*** Records ***

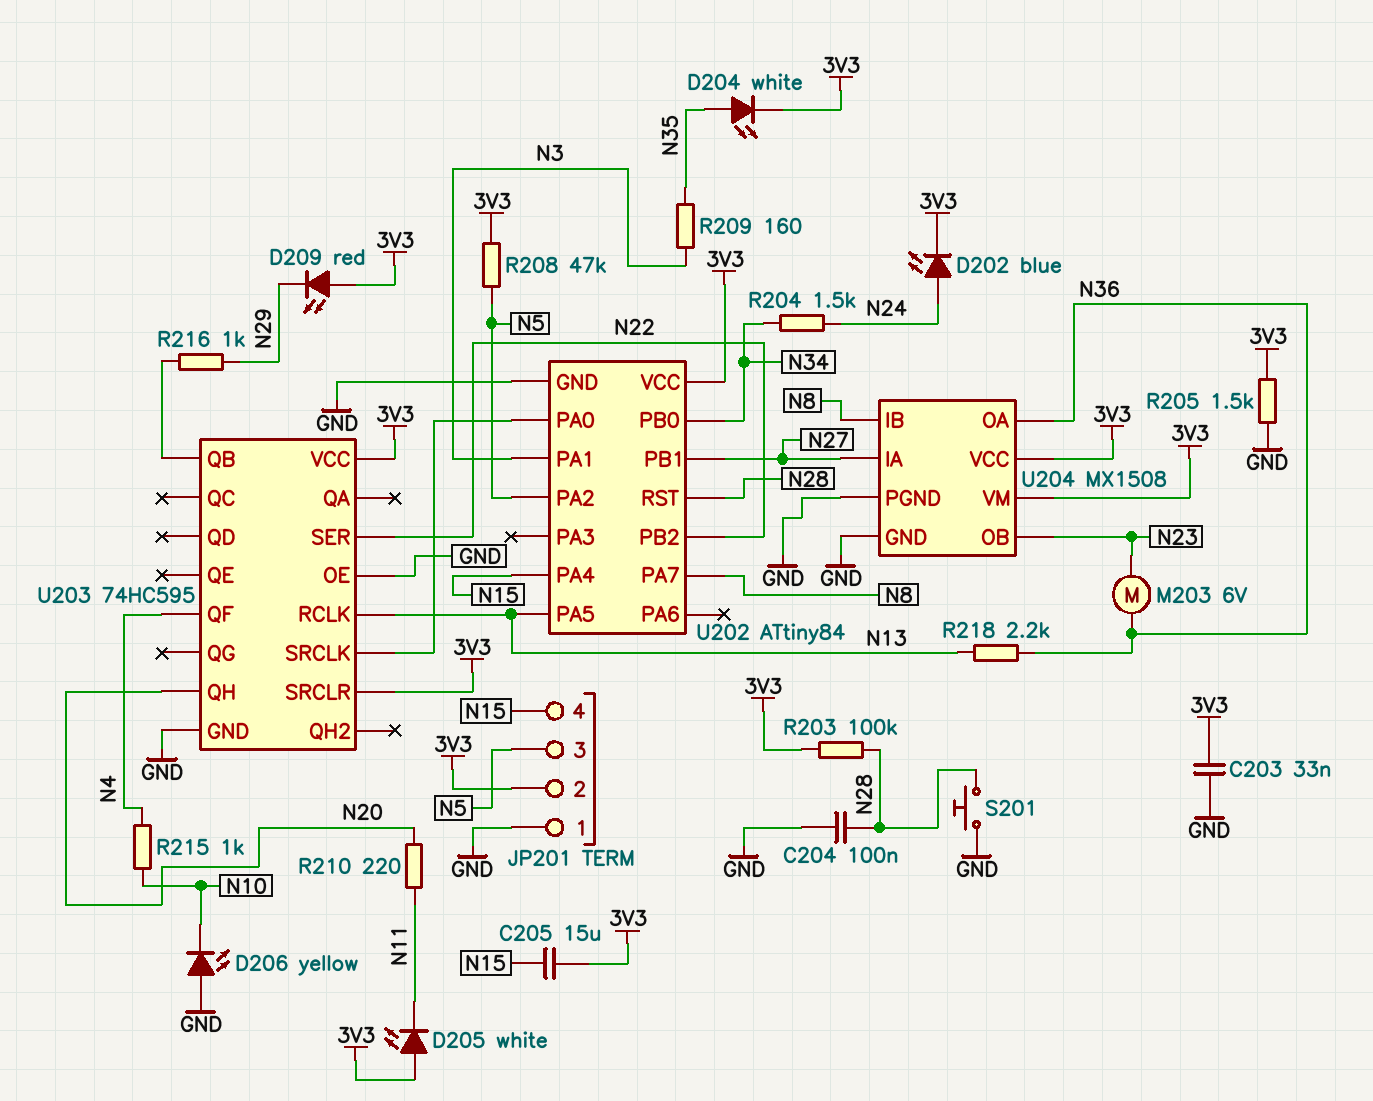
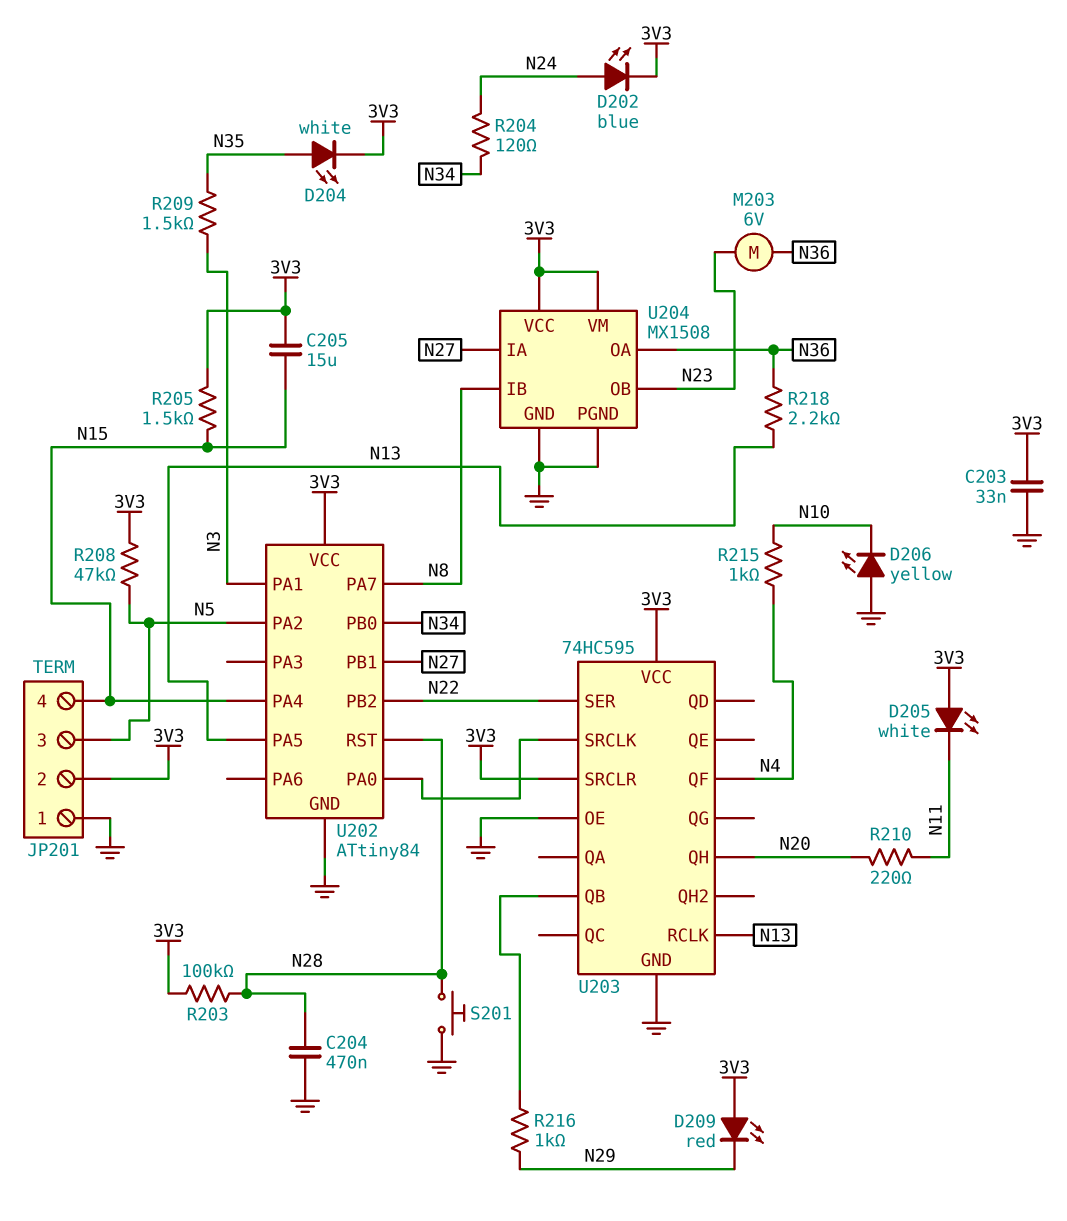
C204: 100nF (GND, N28) -> 470nF (GND, N28)
R204: 1.5k (N24, N34) -> 120 (N24, N34)
R205: 1.5k (3V3, GND) -> 1.5k (3V3, N15)
R209: 160 (N3, N35) -> 1.5k (N3, N35)

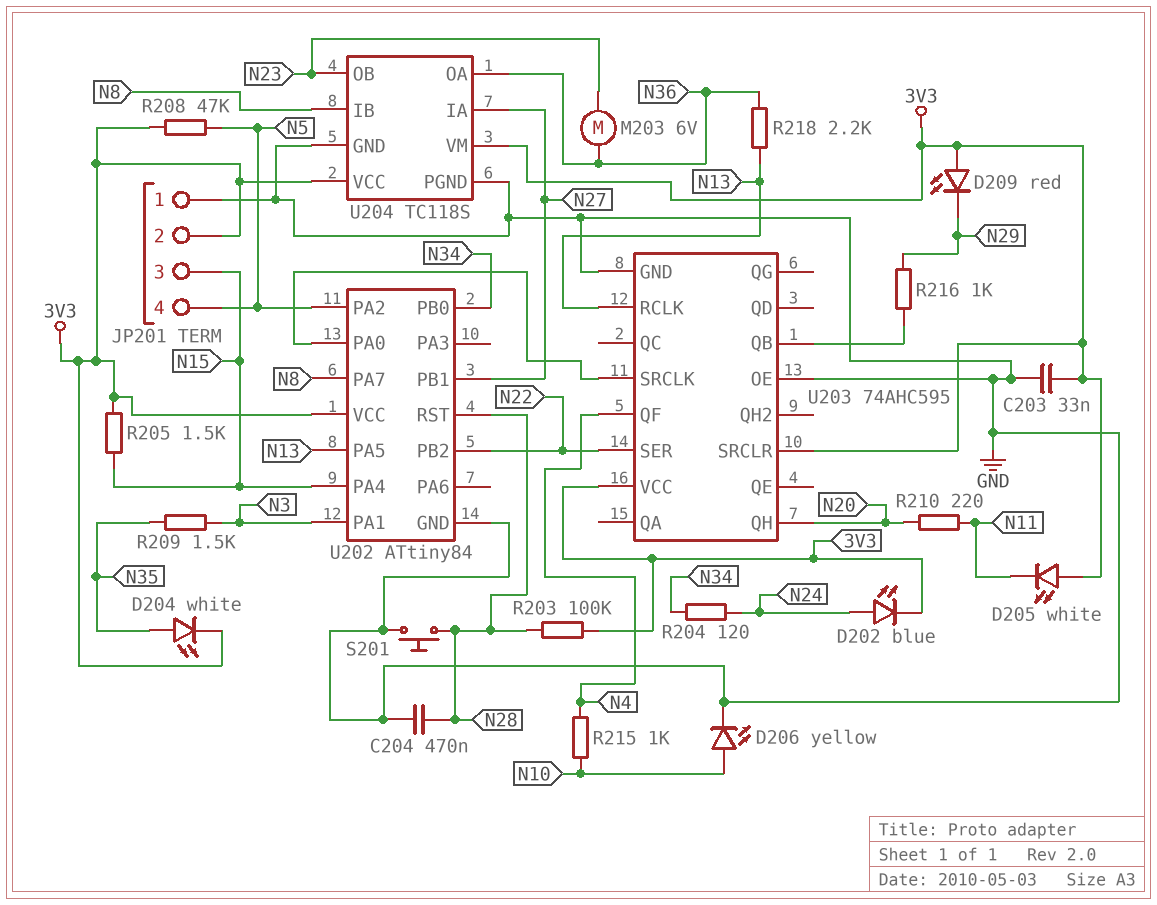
C205: 15uF (3V3, N15) -> none
D206: LED yellow (A GND, K N10) -> LED yellow (A N10, K GND)
JP201 pin 3: N5 -> N15
JP201 pin 4: N15 -> N5
U203: 74HC595 -> 74AHC595
U204: MX1508 -> TC118S

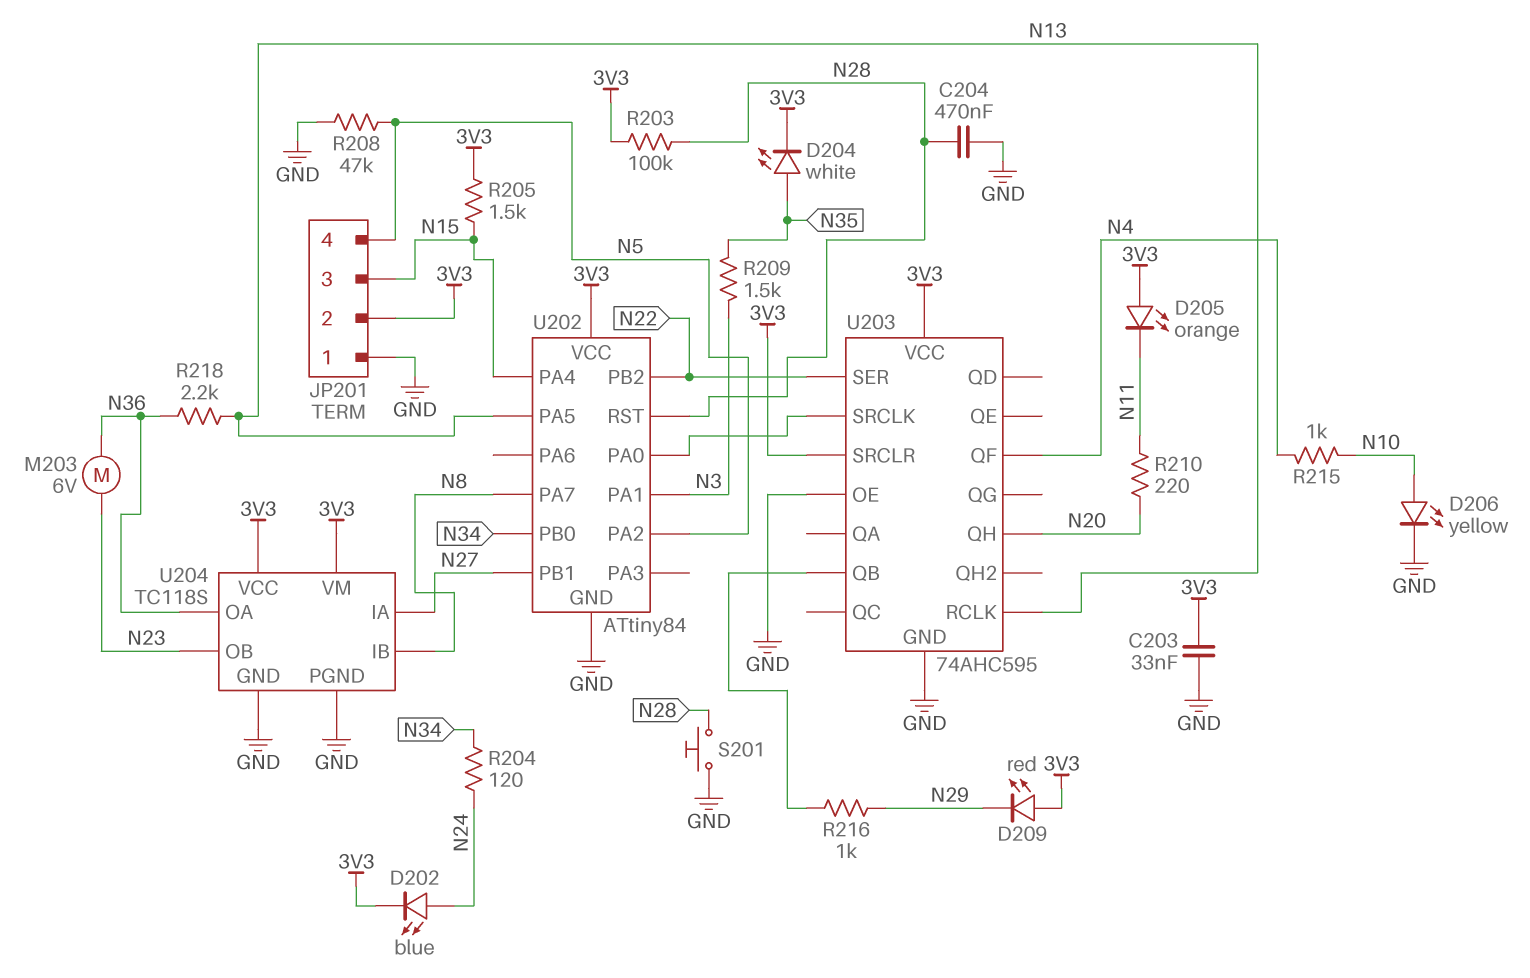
D205: LED white (A 3V3, K N11) -> LED orange (A 3V3, K N11)
R208: 47k (3V3, N5) -> 47k (GND, N5)

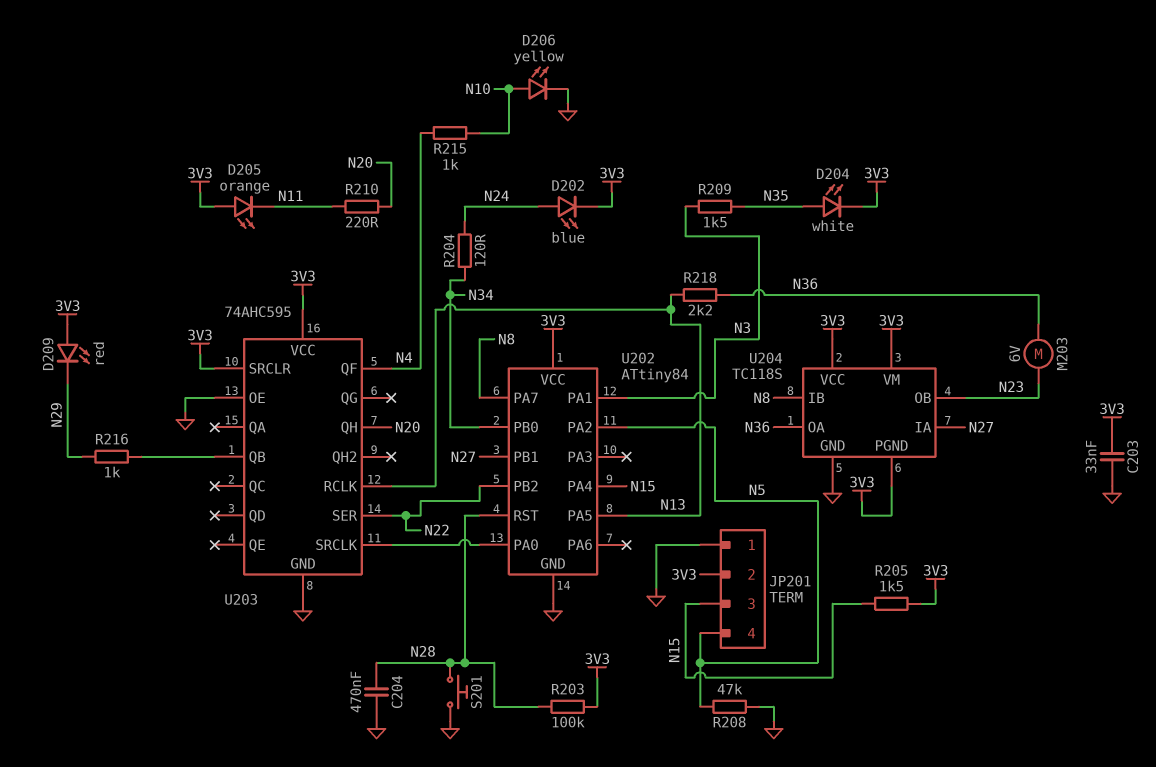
U204 pin PGND: GND -> 3V3

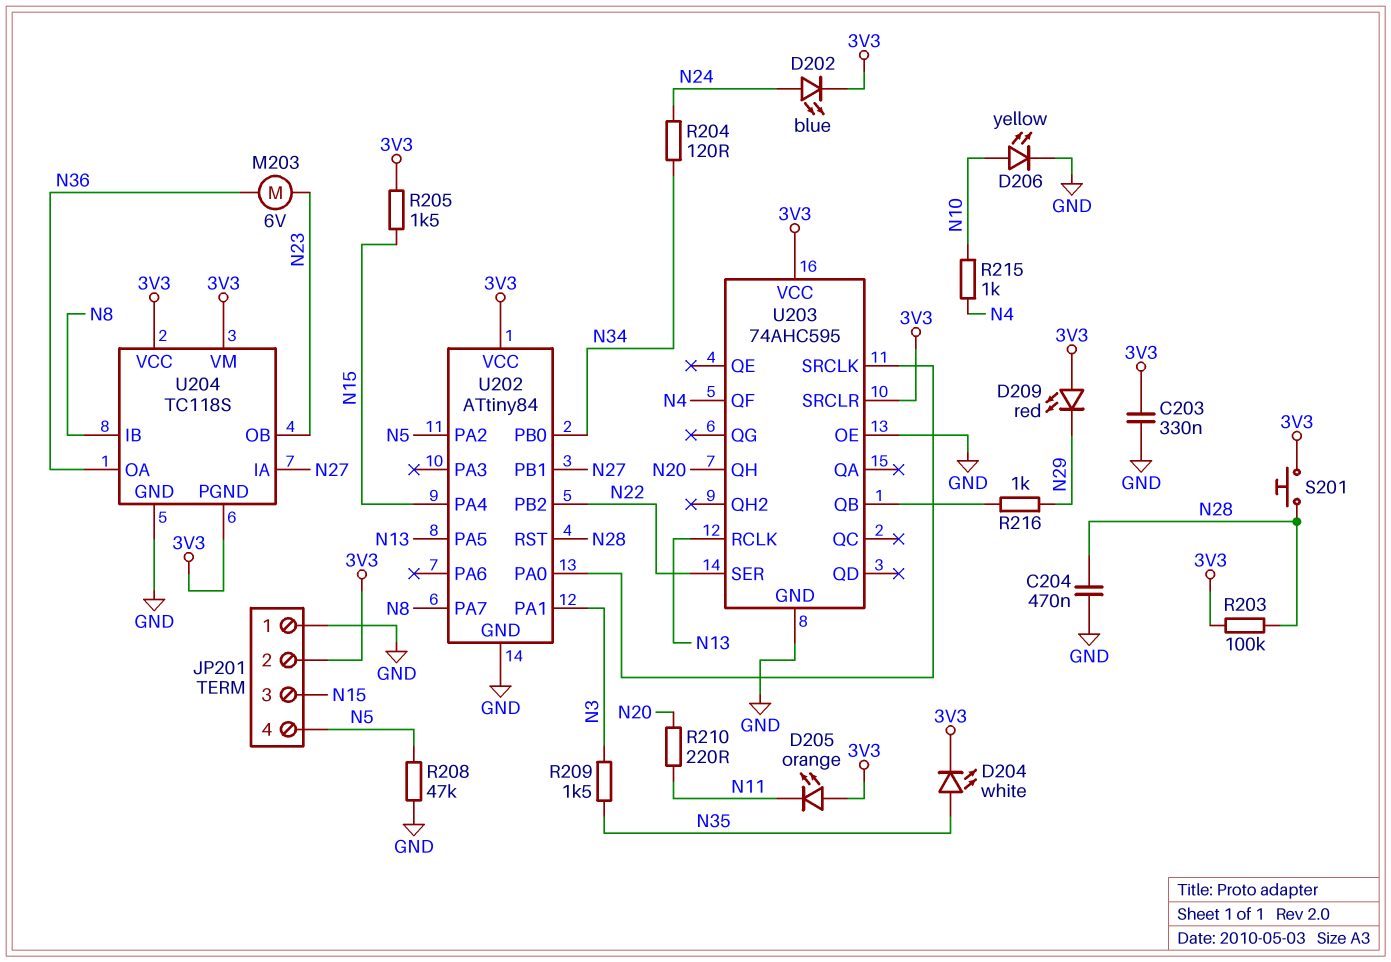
C203: 33nF (3V3, GND) -> 330nF (3V3, GND)
R218: 2.2k (N13, N36) -> none
S201: button (GND, N28) -> button (3V3, N28)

*** End of Records ***

* Your instructions: Print the data exactly, from its first line to the line containing "R208: 47k (3V3, N5) -> 47k (GND, N5)", both included. Omit the pictures.

* Answer to the exercise:
C204: 100nF (GND, N28) -> 470nF (GND, N28)
R204: 1.5k (N24, N34) -> 120 (N24, N34)
R205: 1.5k (3V3, GND) -> 1.5k (3V3, N15)
R209: 160 (N3, N35) -> 1.5k (N3, N35)

C205: 15uF (3V3, N15) -> none
D206: LED yellow (A GND, K N10) -> LED yellow (A N10, K GND)
JP201 pin 3: N5 -> N15
JP201 pin 4: N15 -> N5
U203: 74HC595 -> 74AHC595
U204: MX1508 -> TC118S

D205: LED white (A 3V3, K N11) -> LED orange (A 3V3, K N11)
R208: 47k (3V3, N5) -> 47k (GND, N5)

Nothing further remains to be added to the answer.